◆ What you will do
Keep only the lines that hold the string "grey", filtering out the rest of the entries below.

◆ Records for the exercise
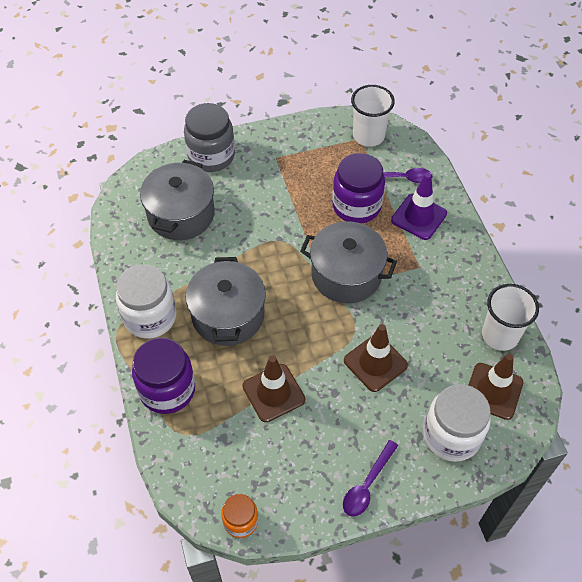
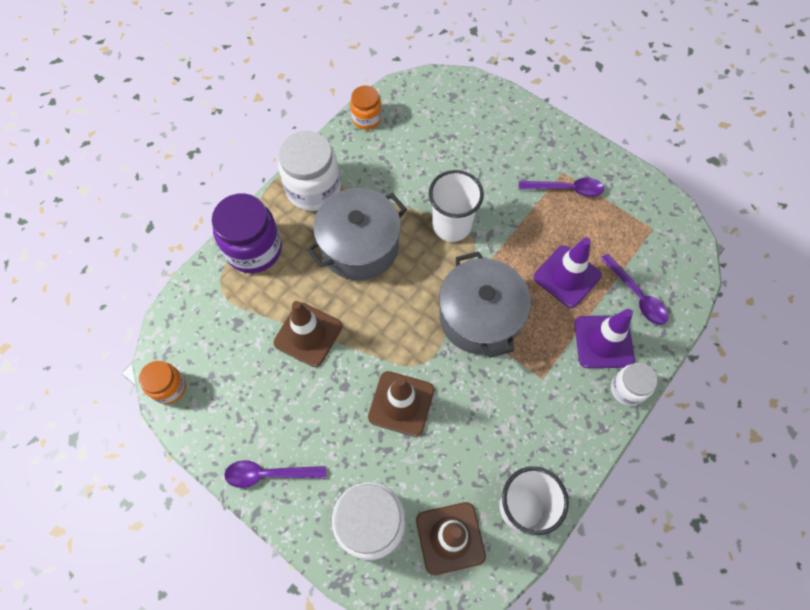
camera: 55 degrees right, 10 degrees up
(119, 245) = (366, 118): none -> orange jar
(181, 214) = (434, 141): grey pot -> none
(211, 156) = (517, 121): grey jar -> none
(290, 164) = (566, 189): none -> purple spoon
(356, 206) = (567, 276): purple jar -> purple traffic cone
(368, 136) = (663, 234): white cup -> white cup (451, 225)
(460, 226) = (627, 389): none -> white jar

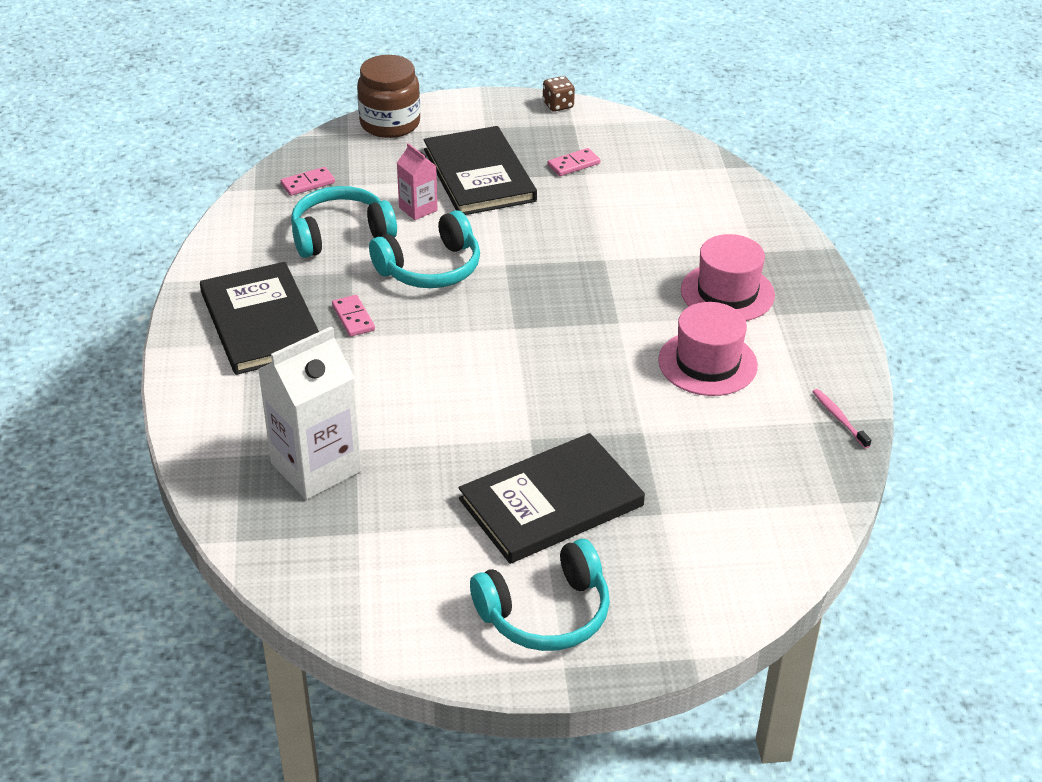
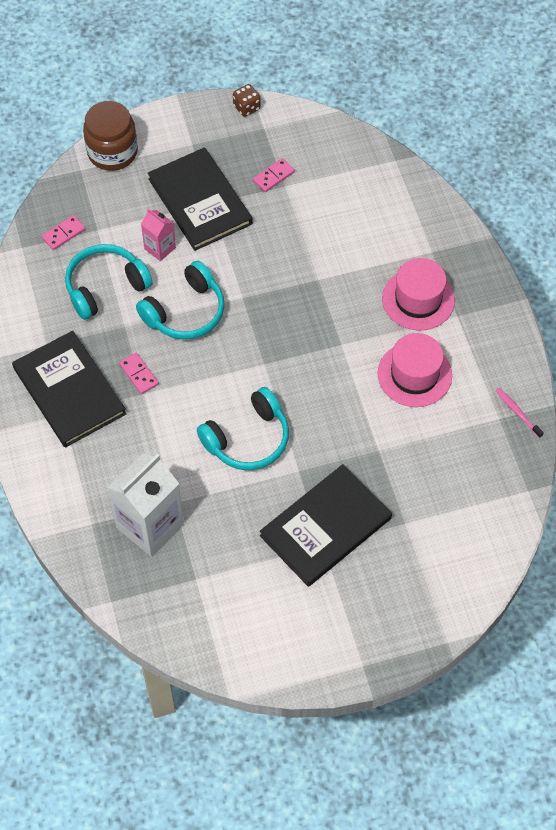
camera: 10 degrees left, 20 degrees up
(546, 613) = (341, 624): turquoise headphones -> turquoise headphones (248, 439)

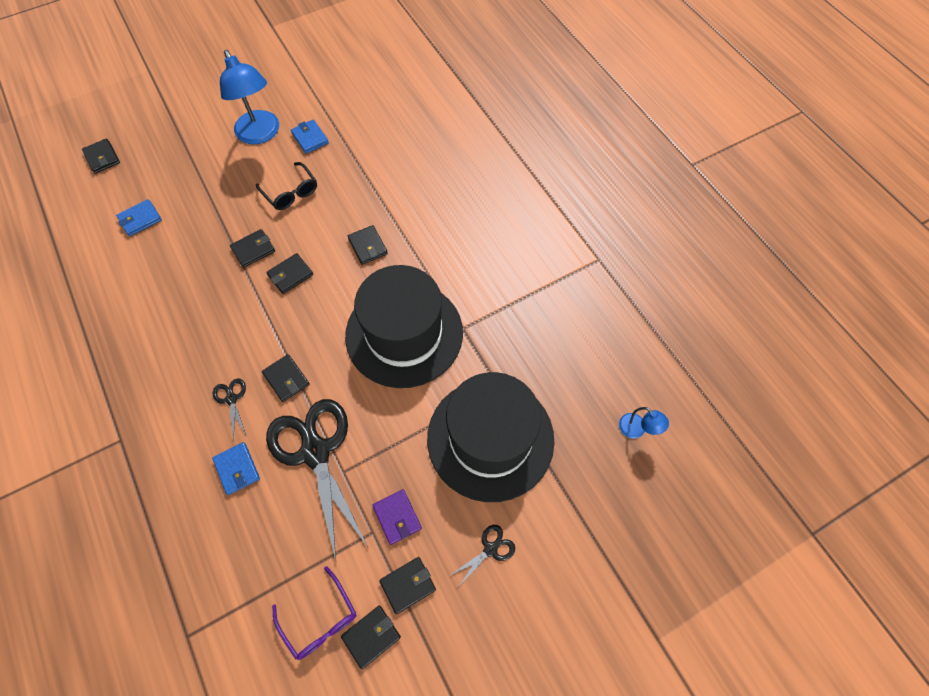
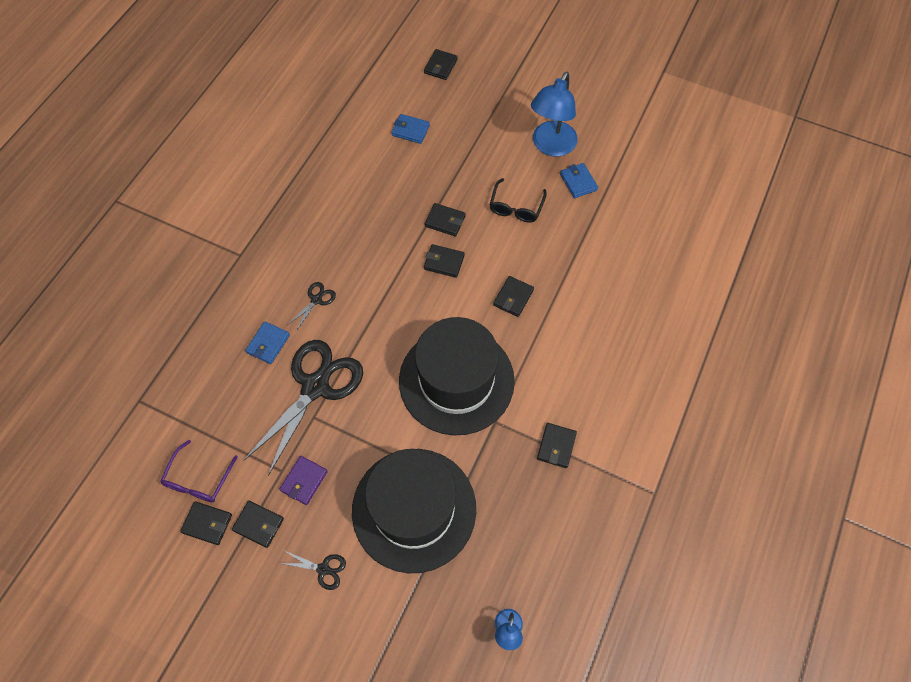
camera: 55 degrees right, 0 degrees up
(286, 379) = (357, 324): black wallet -> black wallet (556, 446)
(310, 138) = (578, 182): blue wallet -> blue wallet turned 45 degrees counterclockwise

◆ Exercise solution
(181, 214) = (434, 141): grey pot -> none
(211, 156) = (517, 121): grey jar -> none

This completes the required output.